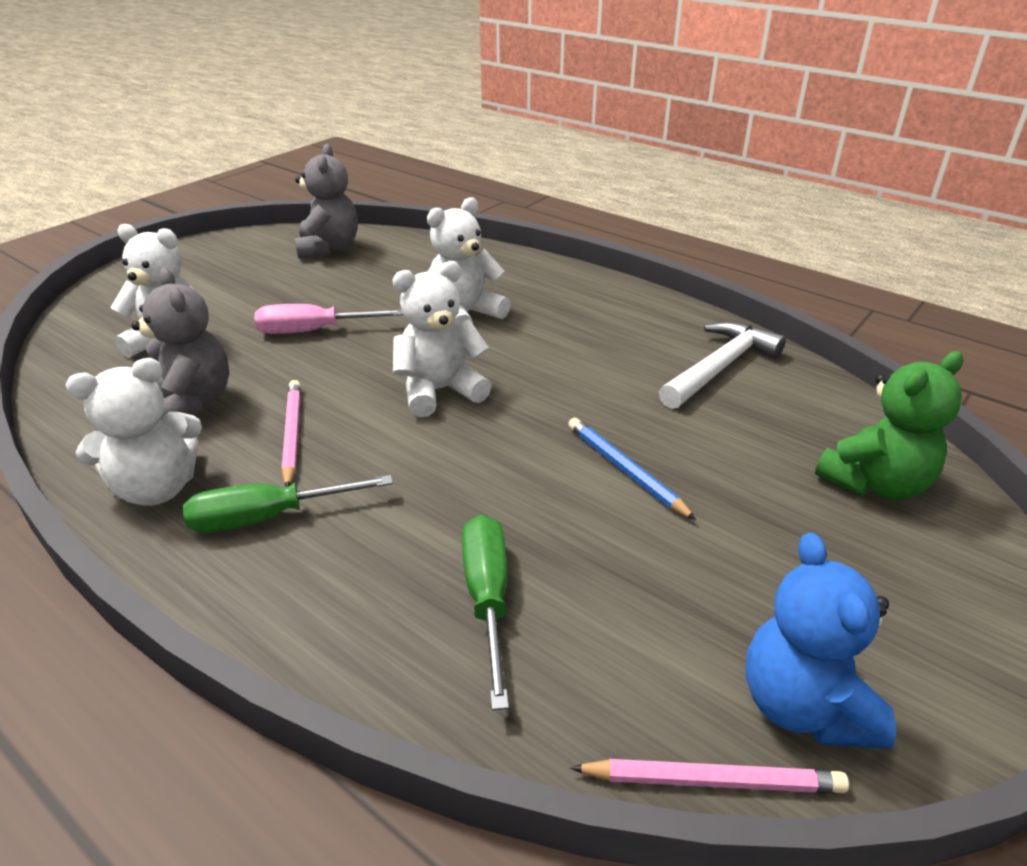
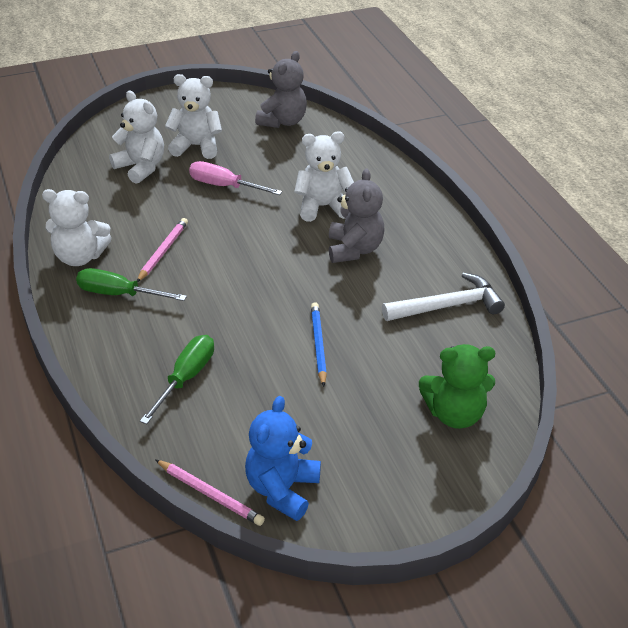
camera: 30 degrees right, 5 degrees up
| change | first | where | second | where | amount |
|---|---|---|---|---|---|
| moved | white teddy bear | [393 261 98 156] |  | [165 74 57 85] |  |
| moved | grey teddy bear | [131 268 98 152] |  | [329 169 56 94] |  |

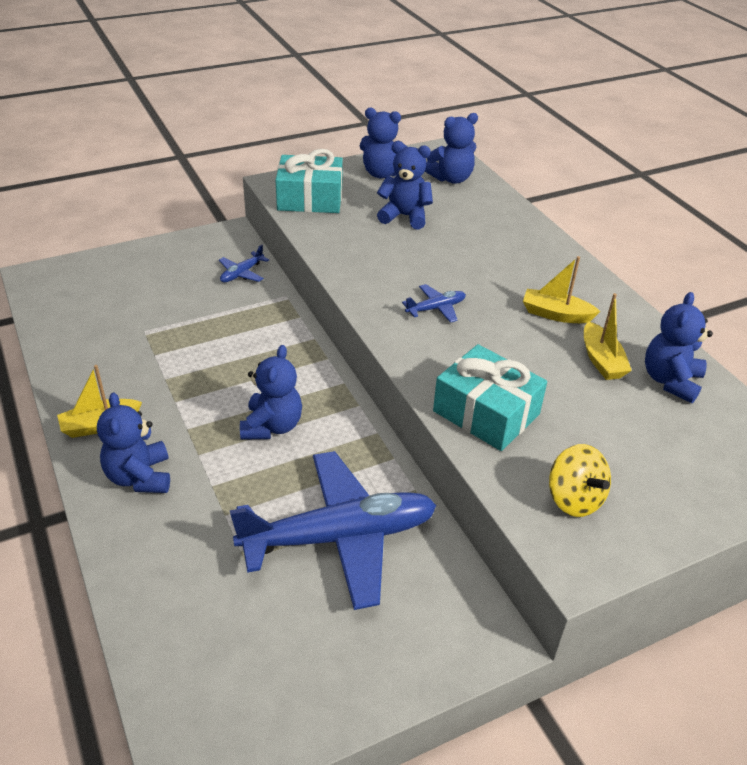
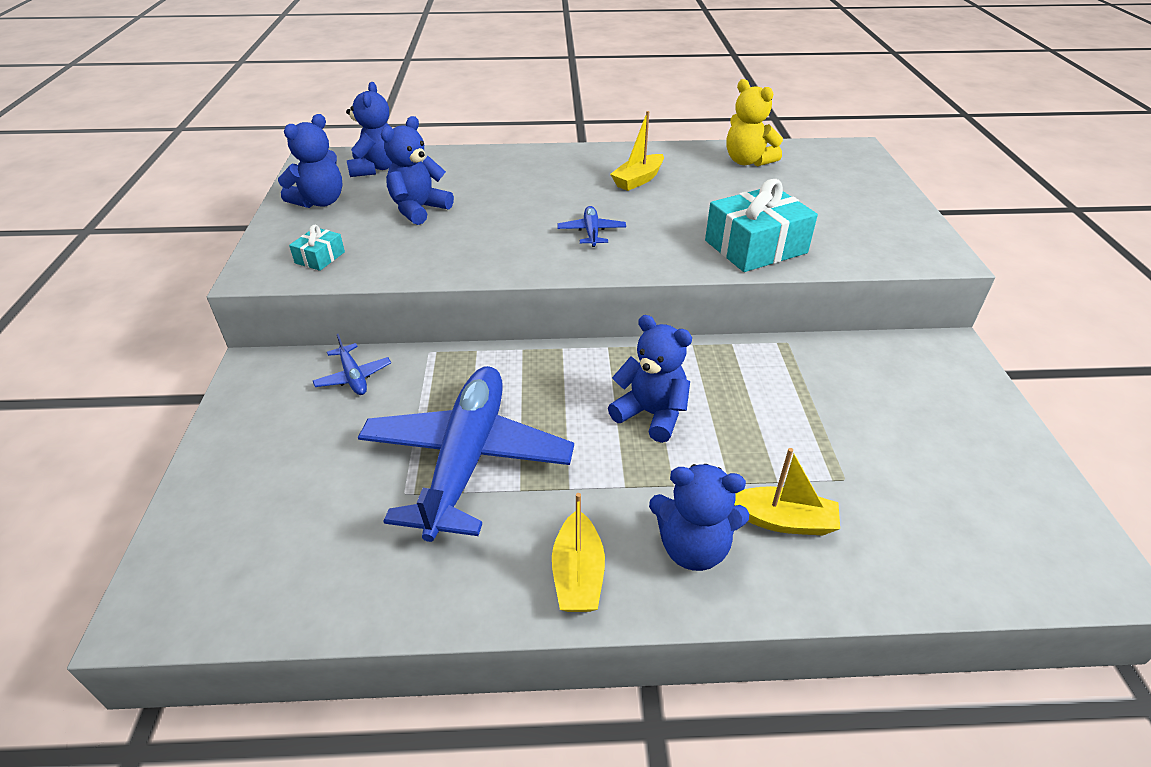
camera: 65 degrees left, 0 degrees up
| change | first | where | second | where | amount |
|---|---|---|---|---|---|
| resized | turquoise gift | [275 149 68 64] |  | [289 225 56 46] | x0.48 |
| moved | blue plane | [230 451 207 159] |  | [358 366 216 176] |  |
| recoloured | blue teddy bear | [645 292 68 111] | yellow teddy bear | [726 79 57 87] |  |
| moved | yellow boat | [584 293 48 87] |  | [734 448 106 88] |  |
| removed | yellow spinning top | [549 444 62 73] |  |  |  |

- Work order: Skip the pictures. Restate exactly the lines from the start of the entries through the line containing "moved | white", both ends included.

- Answer space:
camera: 30 degrees right, 5 degrees up
| change | first | where | second | where | amount |
|---|---|---|---|---|---|
| moved | white teddy bear | [393 261 98 156] |  | [165 74 57 85] |  |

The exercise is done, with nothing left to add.